(Supplied information)

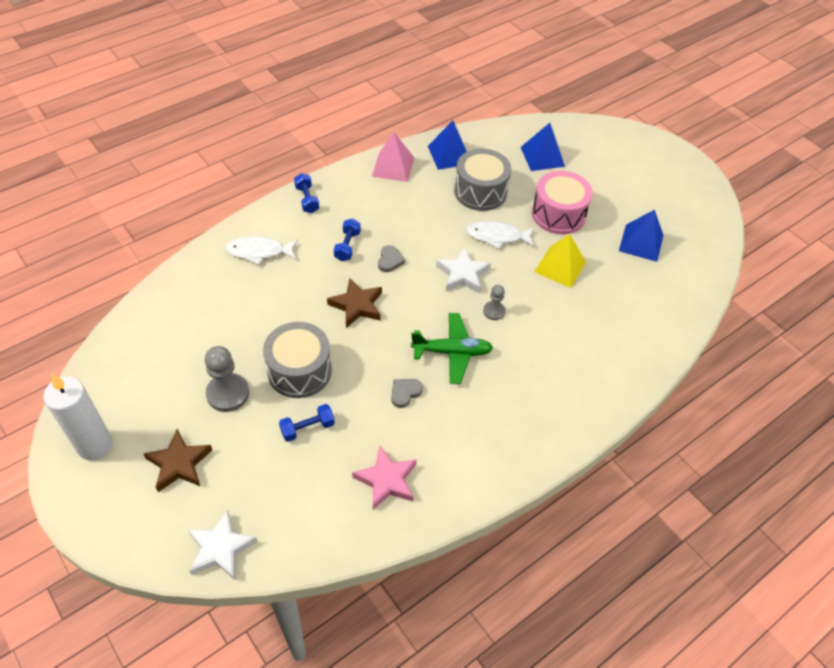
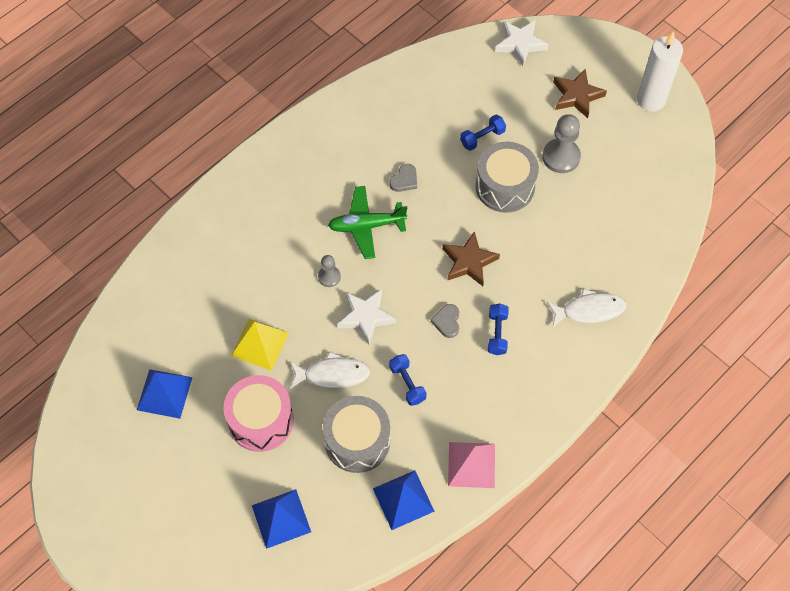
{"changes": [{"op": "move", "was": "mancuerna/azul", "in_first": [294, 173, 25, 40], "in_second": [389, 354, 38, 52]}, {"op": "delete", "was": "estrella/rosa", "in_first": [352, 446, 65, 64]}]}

(End Supplied information)
(Supplied information)

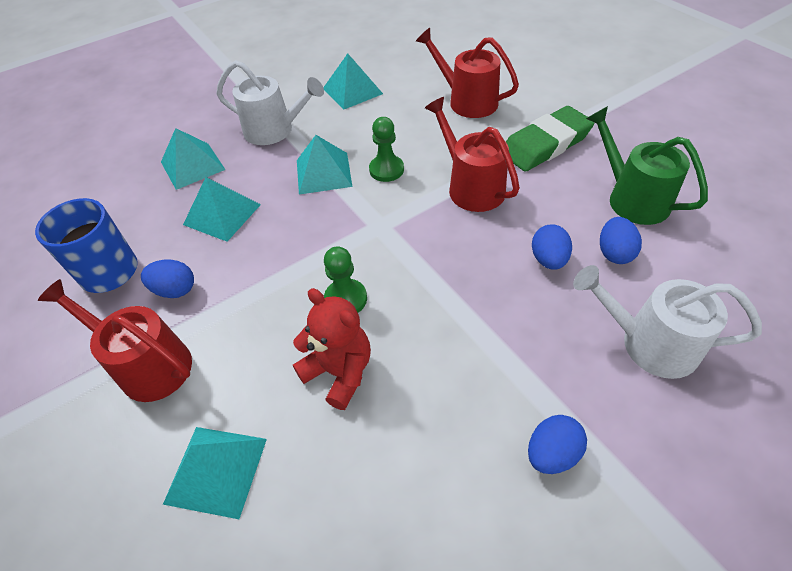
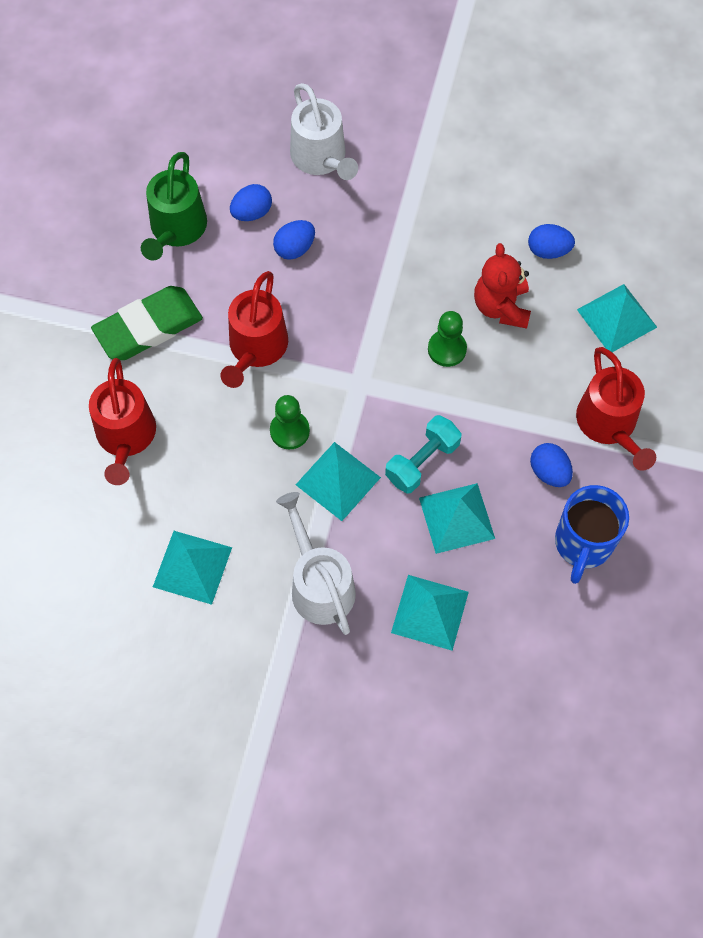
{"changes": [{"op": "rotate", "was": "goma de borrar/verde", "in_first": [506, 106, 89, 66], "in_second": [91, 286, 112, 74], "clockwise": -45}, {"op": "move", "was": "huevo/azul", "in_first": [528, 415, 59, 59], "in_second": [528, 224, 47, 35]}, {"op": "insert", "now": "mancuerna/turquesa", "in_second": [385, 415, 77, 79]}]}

(End Supplied information)
(Supplied information)

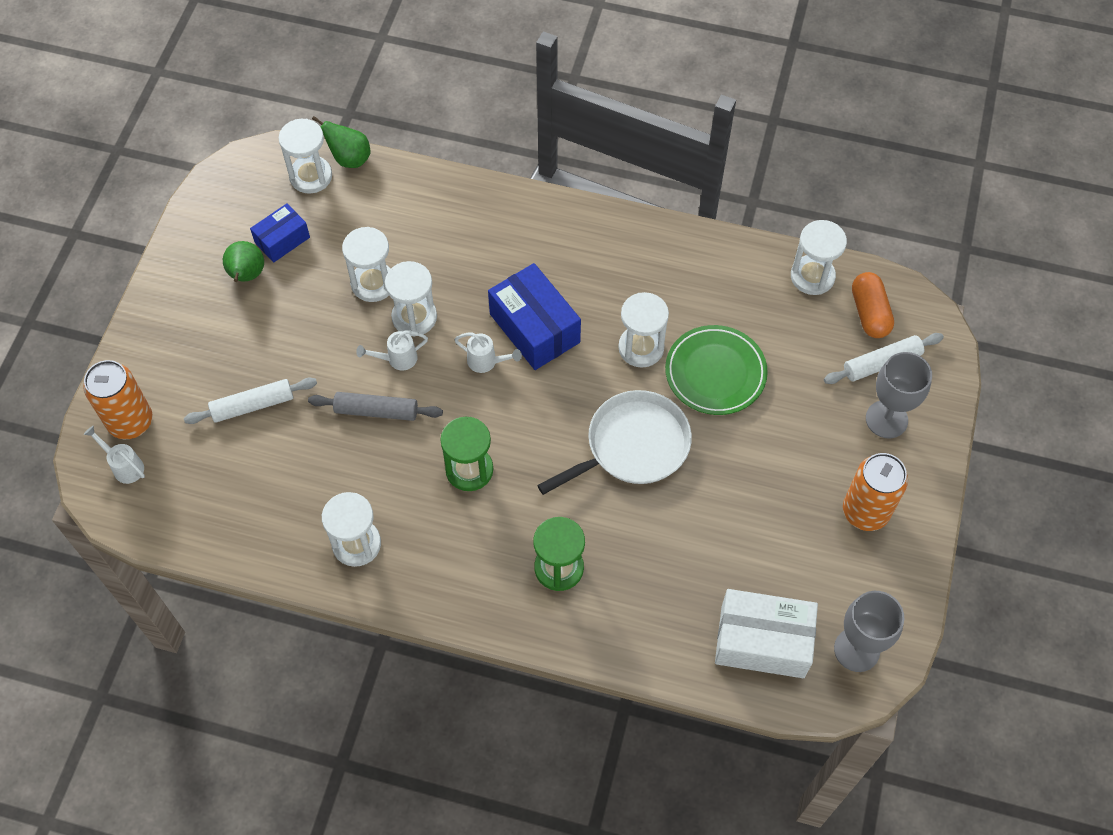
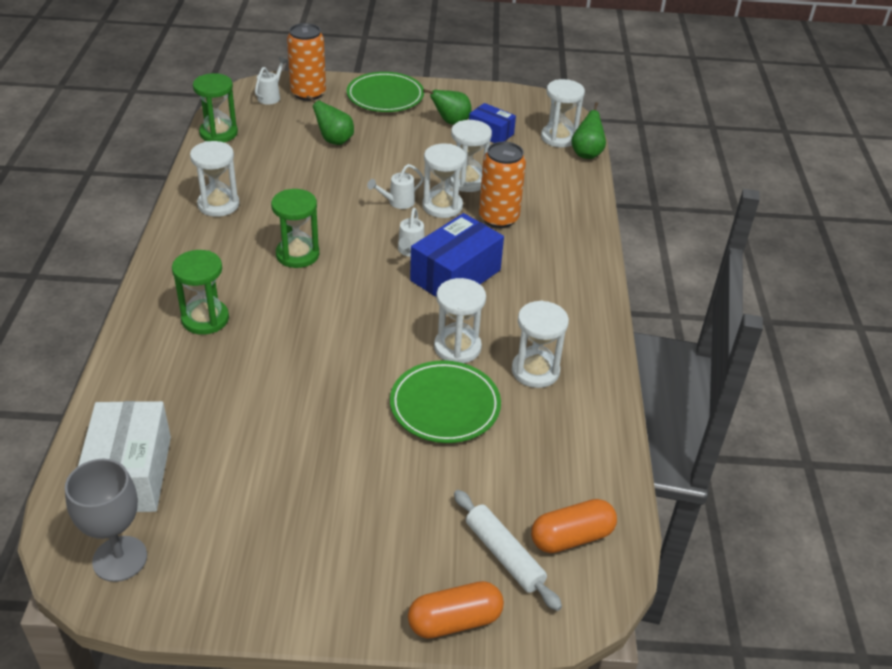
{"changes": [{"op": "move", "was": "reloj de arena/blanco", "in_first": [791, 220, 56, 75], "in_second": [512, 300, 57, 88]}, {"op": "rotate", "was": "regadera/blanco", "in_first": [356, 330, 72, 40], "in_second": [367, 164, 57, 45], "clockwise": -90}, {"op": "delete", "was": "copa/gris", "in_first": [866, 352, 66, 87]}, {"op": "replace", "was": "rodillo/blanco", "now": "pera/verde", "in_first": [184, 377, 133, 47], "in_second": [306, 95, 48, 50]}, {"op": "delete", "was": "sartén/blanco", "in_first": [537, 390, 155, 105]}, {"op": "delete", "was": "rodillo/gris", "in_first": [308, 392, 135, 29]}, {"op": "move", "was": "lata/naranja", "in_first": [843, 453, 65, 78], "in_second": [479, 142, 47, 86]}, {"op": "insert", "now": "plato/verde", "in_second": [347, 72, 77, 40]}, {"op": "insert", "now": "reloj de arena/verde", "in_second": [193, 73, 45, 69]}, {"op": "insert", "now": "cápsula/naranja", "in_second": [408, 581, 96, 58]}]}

(End Supplied information)

# Directions
In the listing, find all lines with the string "mancuerna" and copy them.

# Exercise response
{"changes": [{"op": "move", "was": "mancuerna/azul", "in_first": [294, 173, 25, 40], "in_second": [389, 354, 38, 52]}, {"op": "delete", "was": "estrella/rosa", "in_first": [352, 446, 65, 64]}]}
{"changes": [{"op": "rotate", "was": "goma de borrar/verde", "in_first": [506, 106, 89, 66], "in_second": [91, 286, 112, 74], "clockwise": -45}, {"op": "move", "was": "huevo/azul", "in_first": [528, 415, 59, 59], "in_second": [528, 224, 47, 35]}, {"op": "insert", "now": "mancuerna/turquesa", "in_second": [385, 415, 77, 79]}]}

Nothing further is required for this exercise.